Top of Data extract

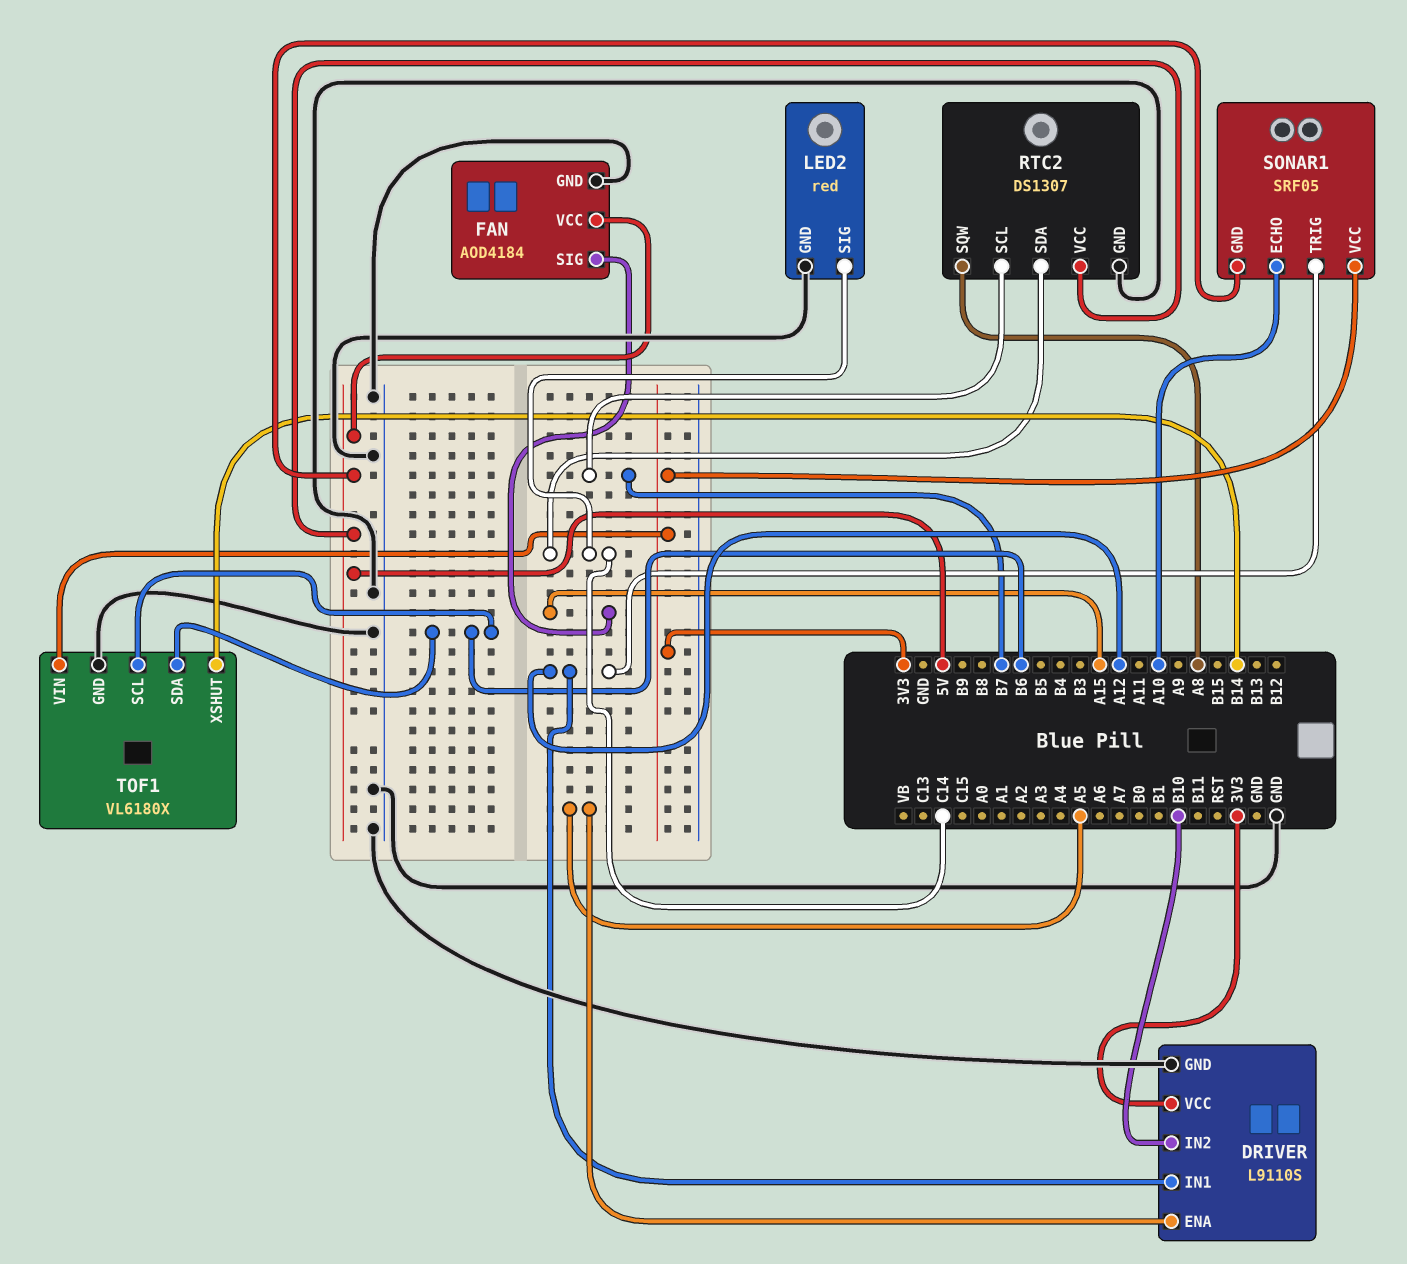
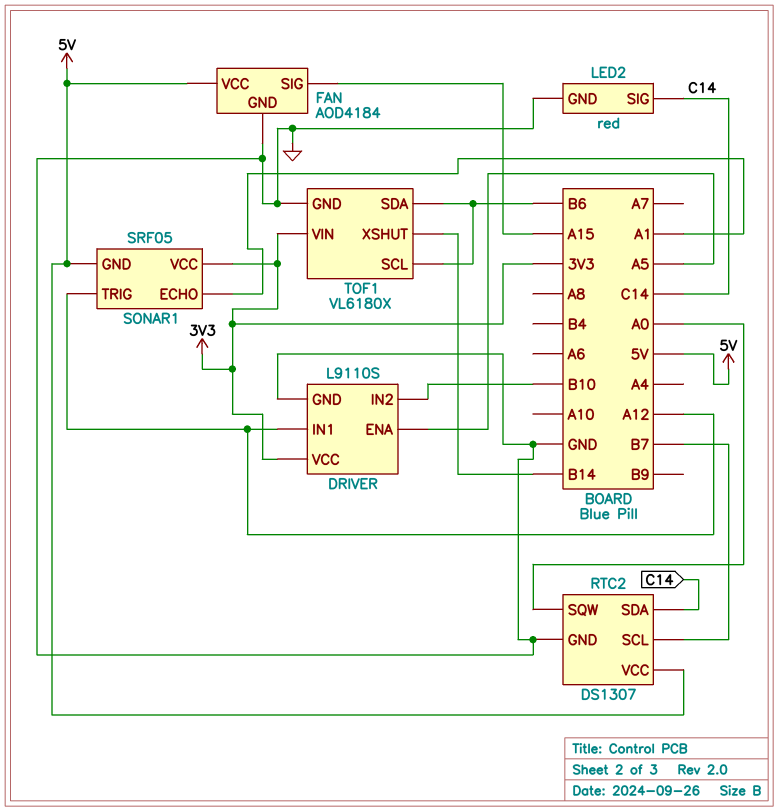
RTC2 pin SQW: A8 -> A0
SONAR1 pin ECHO: A10 -> A1

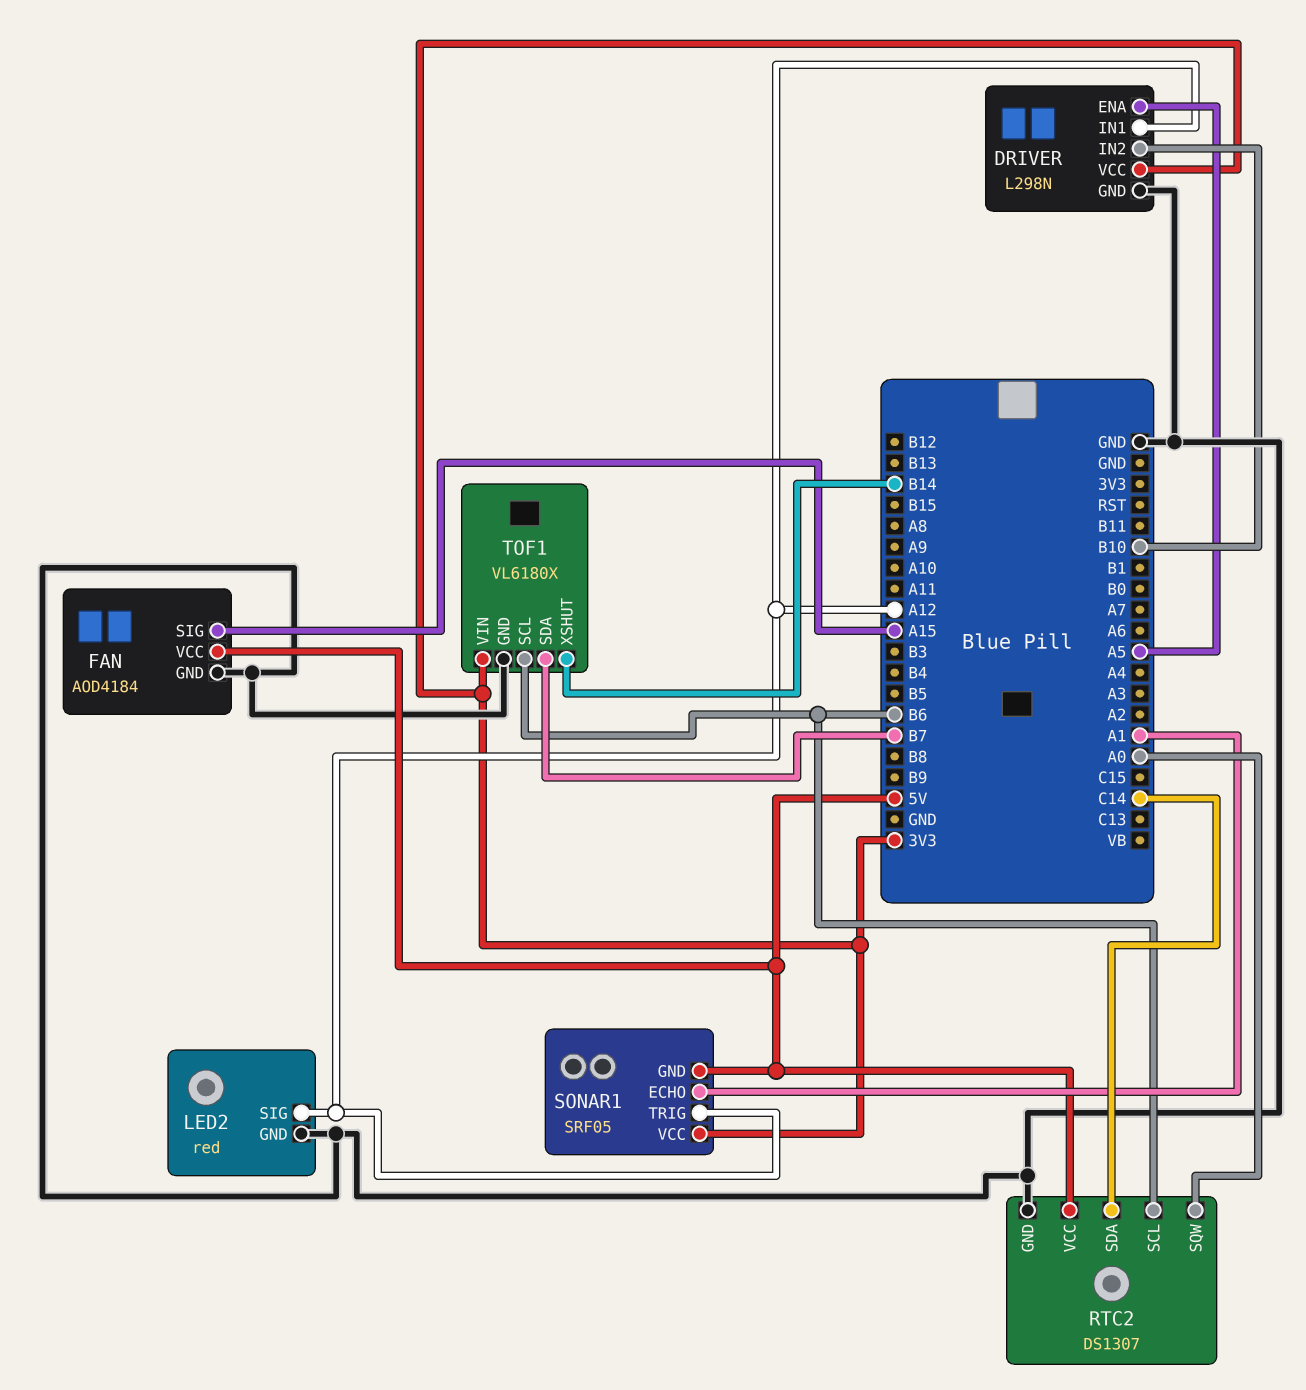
DRIVER: L9110S -> L298N
LED2 pin SIG: C14 -> A12
RTC2 pin SCL: B7 -> B6
TOF1 pin SDA: B6 -> B7

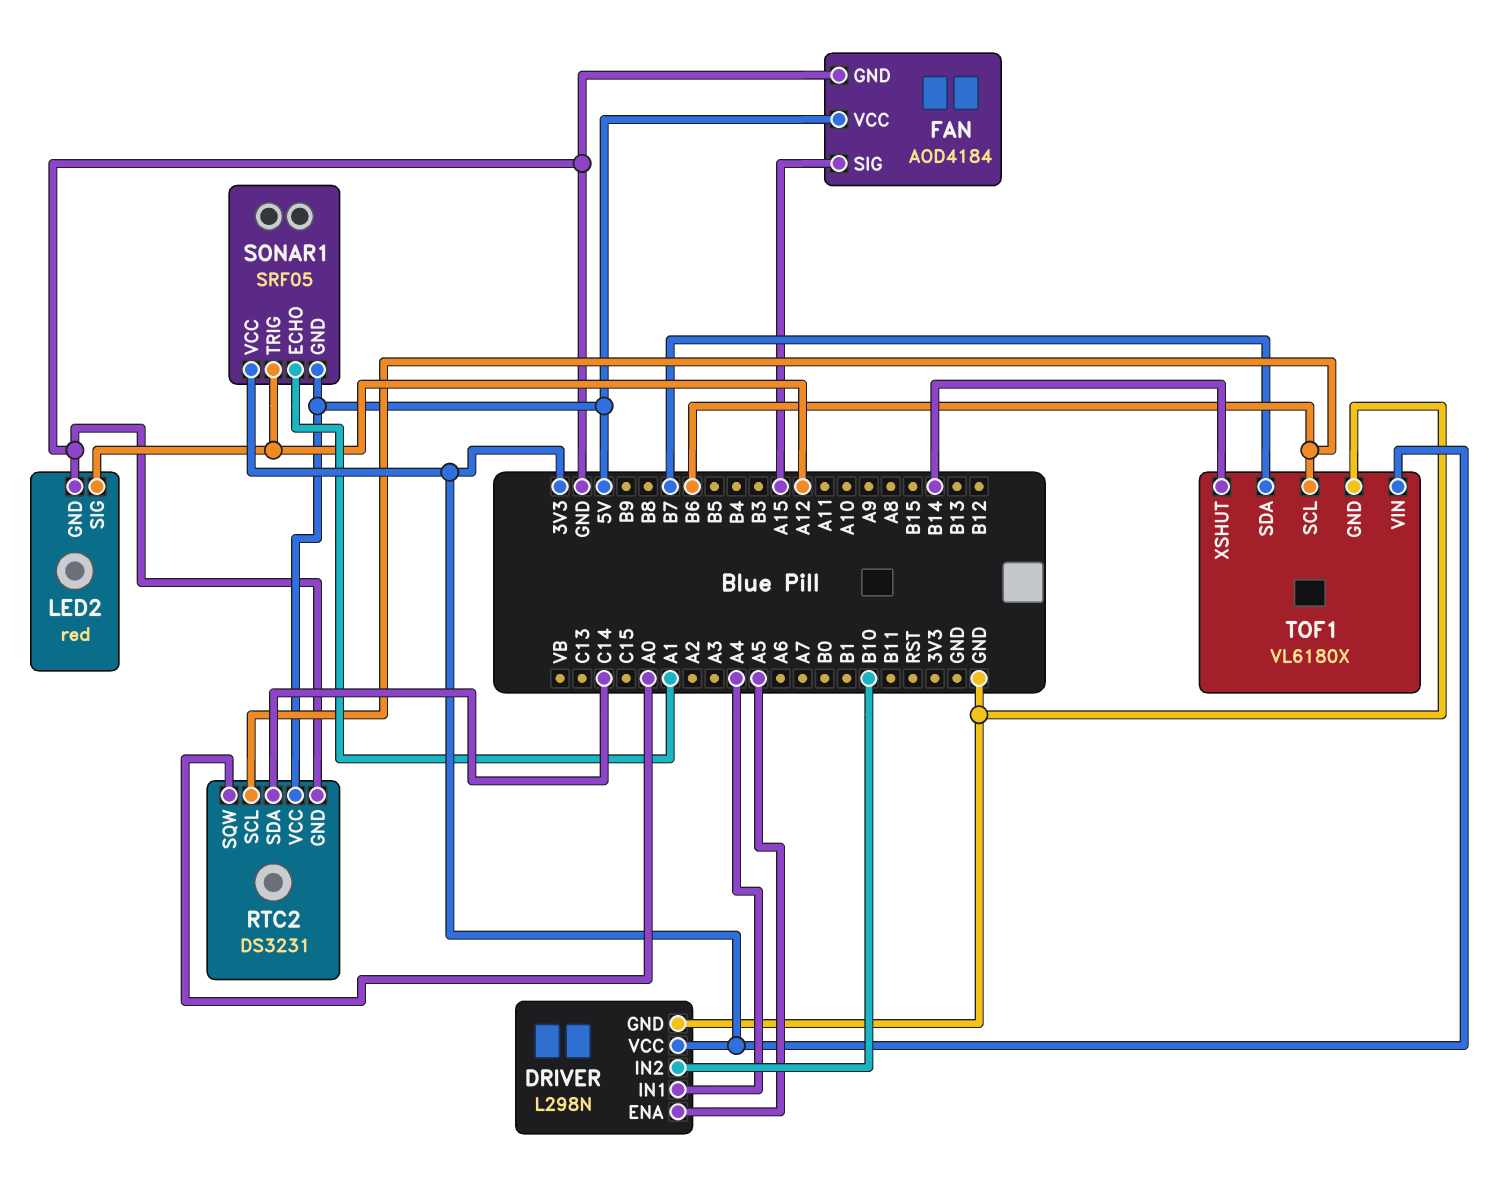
DRIVER pin IN1: A12 -> A4
RTC2: DS1307 -> DS3231

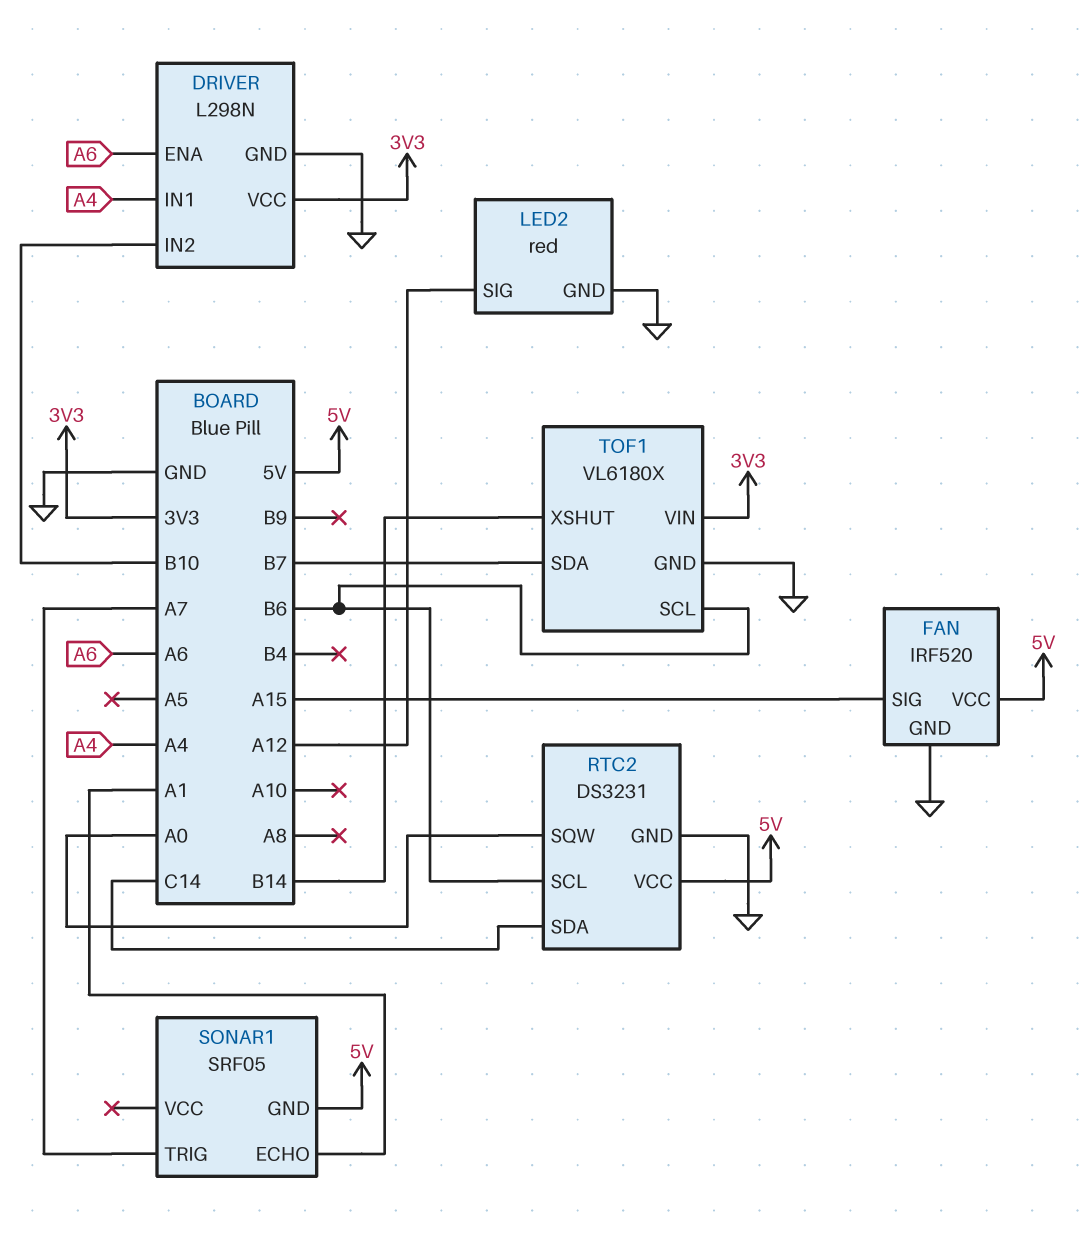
DRIVER pin ENA: A5 -> A6
FAN: AOD4184 -> IRF520
SONAR1 pin TRIG: A12 -> A7
SONAR1 pin VCC: 3V3 -> none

Bottom of Data extract

**Exercise**
The answer must consist of every line from the entries that holds the string "DRIVER".

**Exercise output**
DRIVER: L9110S -> L298N
DRIVER pin IN1: A12 -> A4
DRIVER pin ENA: A5 -> A6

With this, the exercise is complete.